* BRIEF
Filter the listing below, please, and copy only the lines with the word "bulb".

* ENTRIES SUPPLIED
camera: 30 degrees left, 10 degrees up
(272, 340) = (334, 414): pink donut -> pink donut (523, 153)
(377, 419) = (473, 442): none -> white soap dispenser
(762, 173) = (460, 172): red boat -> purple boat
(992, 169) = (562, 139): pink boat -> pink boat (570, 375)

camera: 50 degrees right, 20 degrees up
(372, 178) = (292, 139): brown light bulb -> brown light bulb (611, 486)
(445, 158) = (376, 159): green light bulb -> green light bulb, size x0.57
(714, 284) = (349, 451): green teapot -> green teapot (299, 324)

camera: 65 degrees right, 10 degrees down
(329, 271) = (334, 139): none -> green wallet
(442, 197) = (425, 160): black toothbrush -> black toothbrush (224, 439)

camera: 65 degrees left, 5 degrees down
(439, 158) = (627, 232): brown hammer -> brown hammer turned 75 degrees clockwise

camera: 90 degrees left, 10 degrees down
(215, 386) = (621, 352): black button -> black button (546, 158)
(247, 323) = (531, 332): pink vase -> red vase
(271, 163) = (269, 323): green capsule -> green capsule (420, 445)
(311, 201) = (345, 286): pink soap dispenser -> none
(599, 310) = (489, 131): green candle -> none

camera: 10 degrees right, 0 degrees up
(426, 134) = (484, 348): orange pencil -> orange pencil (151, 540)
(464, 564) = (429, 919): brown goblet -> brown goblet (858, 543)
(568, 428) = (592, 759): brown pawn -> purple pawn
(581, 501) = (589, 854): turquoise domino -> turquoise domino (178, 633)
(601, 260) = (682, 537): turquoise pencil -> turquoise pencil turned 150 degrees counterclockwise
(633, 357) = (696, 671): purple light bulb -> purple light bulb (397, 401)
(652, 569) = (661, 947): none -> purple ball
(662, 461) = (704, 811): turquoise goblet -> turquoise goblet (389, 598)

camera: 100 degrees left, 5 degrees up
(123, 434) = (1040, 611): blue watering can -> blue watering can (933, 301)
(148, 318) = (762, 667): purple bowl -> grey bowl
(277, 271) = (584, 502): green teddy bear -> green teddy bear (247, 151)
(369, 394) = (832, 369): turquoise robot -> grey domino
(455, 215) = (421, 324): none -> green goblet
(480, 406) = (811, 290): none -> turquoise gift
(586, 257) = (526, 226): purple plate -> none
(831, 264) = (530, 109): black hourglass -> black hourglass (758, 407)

* RESPONSE TO THIS EXERCISE
(372, 178) = (292, 139): brown light bulb -> brown light bulb (611, 486)
(445, 158) = (376, 159): green light bulb -> green light bulb, size x0.57
(633, 357) = (696, 671): purple light bulb -> purple light bulb (397, 401)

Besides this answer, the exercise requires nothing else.